Task objective:
Which lines of the records below contain the word "grau"? Show each one.

Available records:
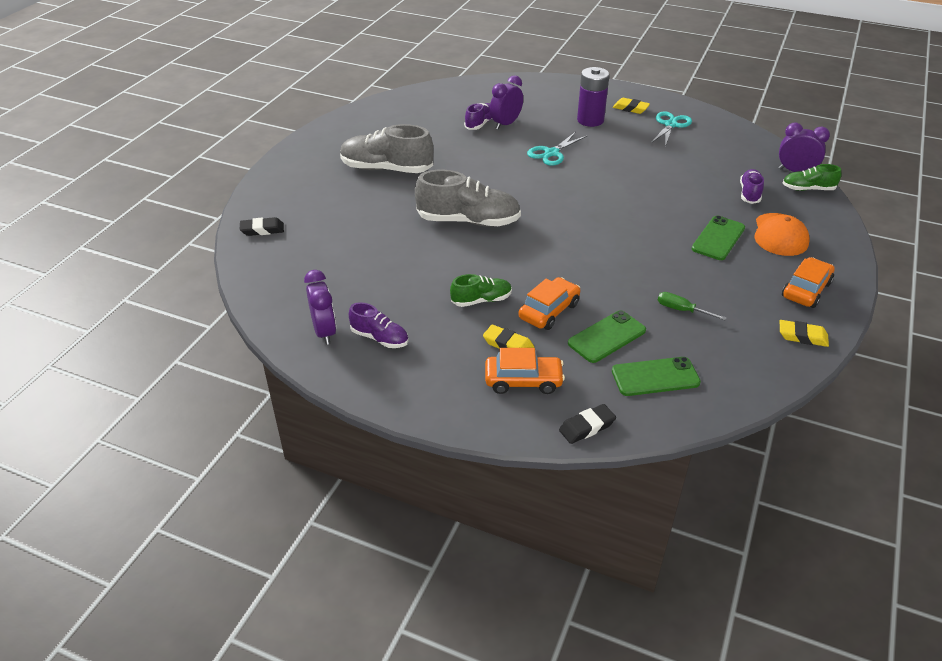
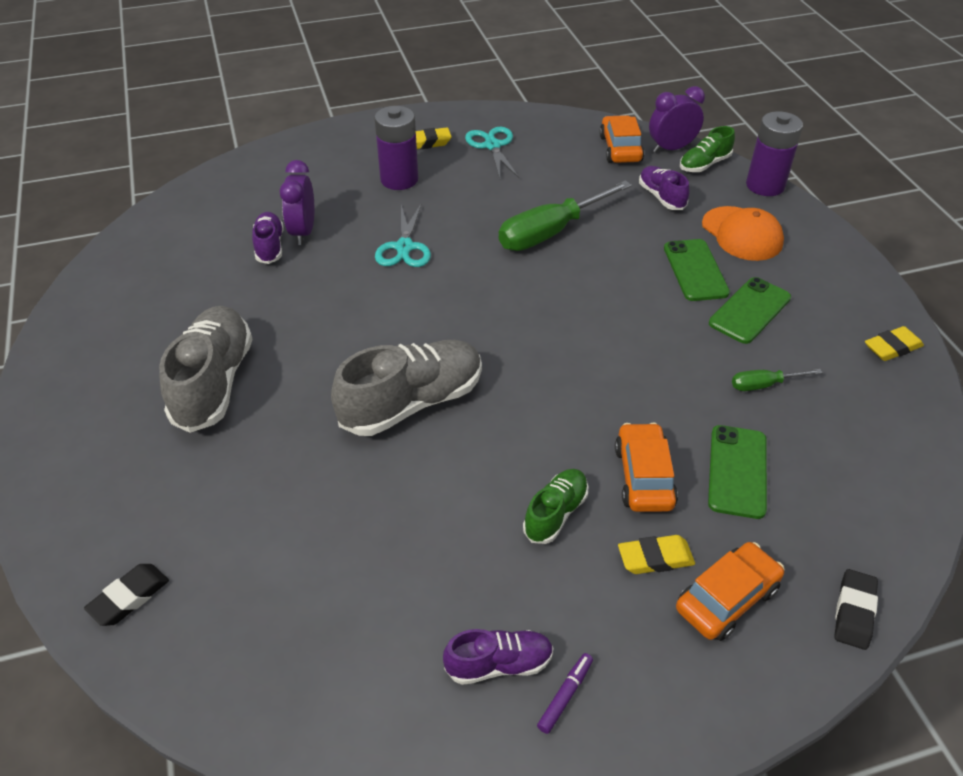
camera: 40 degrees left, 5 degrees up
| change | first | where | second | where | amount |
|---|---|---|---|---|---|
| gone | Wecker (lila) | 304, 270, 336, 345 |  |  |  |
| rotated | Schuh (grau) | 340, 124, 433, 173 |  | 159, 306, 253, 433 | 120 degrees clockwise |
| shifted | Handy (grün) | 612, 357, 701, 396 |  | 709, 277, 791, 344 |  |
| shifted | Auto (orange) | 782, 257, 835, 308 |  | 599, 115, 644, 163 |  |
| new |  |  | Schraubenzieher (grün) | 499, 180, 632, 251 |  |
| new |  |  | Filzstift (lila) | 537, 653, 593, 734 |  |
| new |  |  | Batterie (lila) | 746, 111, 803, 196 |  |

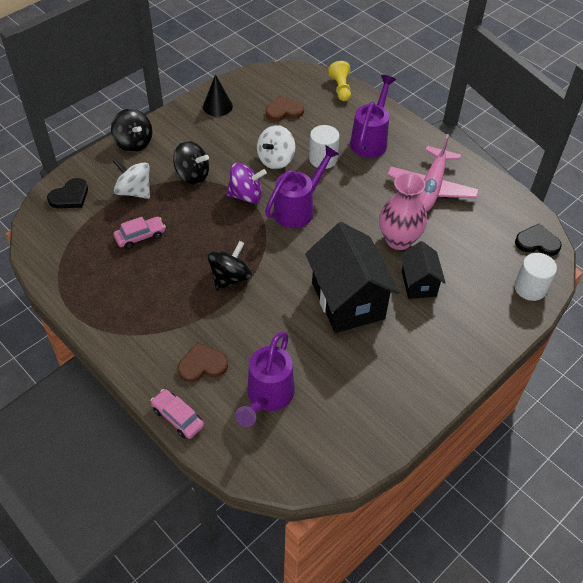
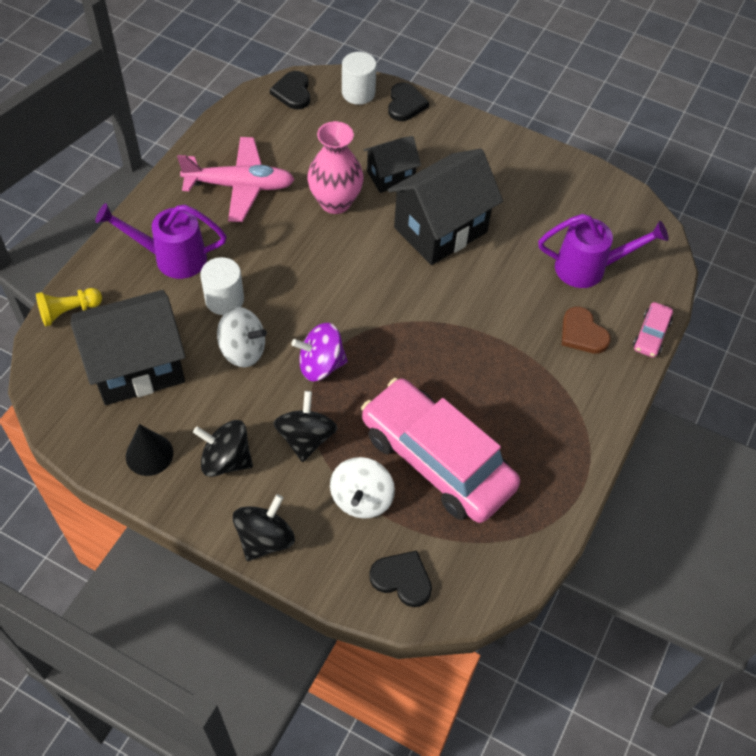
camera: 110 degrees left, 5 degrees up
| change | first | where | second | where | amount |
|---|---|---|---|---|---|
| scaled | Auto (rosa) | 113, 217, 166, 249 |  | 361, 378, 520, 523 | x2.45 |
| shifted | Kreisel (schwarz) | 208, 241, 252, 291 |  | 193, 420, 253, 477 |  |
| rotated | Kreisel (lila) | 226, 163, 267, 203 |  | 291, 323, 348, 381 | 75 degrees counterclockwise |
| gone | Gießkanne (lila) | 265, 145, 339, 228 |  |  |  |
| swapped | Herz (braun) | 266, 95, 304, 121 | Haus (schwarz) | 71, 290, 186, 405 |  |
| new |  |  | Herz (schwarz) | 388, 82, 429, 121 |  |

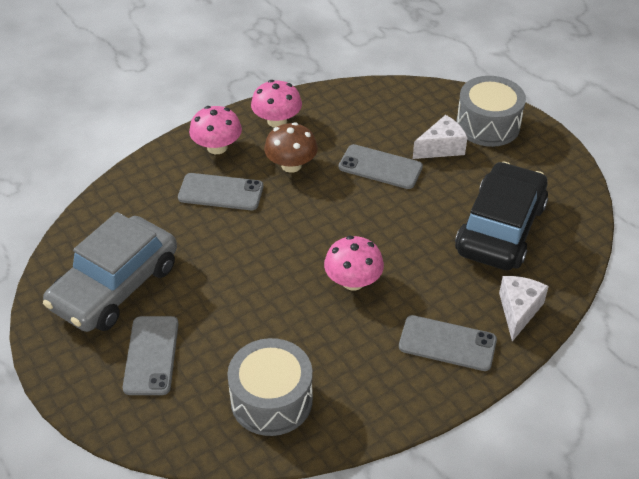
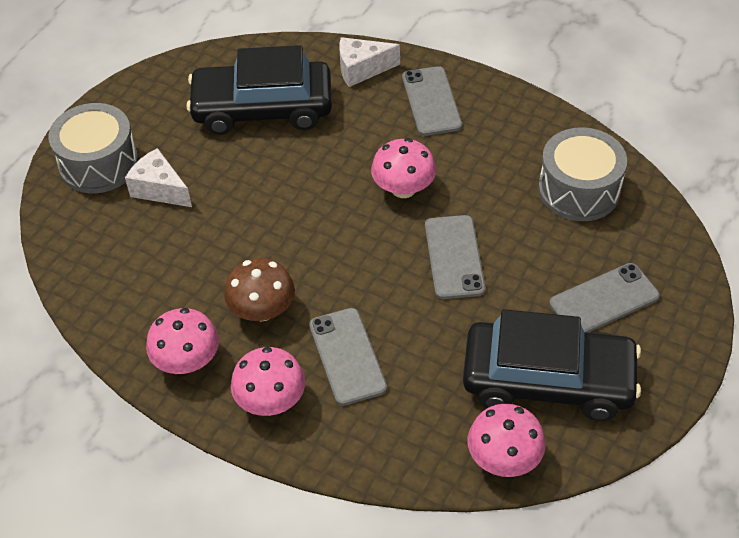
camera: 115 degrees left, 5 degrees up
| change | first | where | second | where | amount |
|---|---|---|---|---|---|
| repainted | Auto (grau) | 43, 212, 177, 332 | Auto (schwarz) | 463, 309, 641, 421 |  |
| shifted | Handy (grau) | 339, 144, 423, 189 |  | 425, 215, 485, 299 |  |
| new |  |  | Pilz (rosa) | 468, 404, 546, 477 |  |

Task answer:
| rotated | Schuh (grau) | 340, 124, 433, 173 |  | 159, 306, 253, 433 | 120 degrees clockwise |
| repainted | Auto (grau) | 43, 212, 177, 332 | Auto (schwarz) | 463, 309, 641, 421 |  |
| shifted | Handy (grau) | 339, 144, 423, 189 |  | 425, 215, 485, 299 |  |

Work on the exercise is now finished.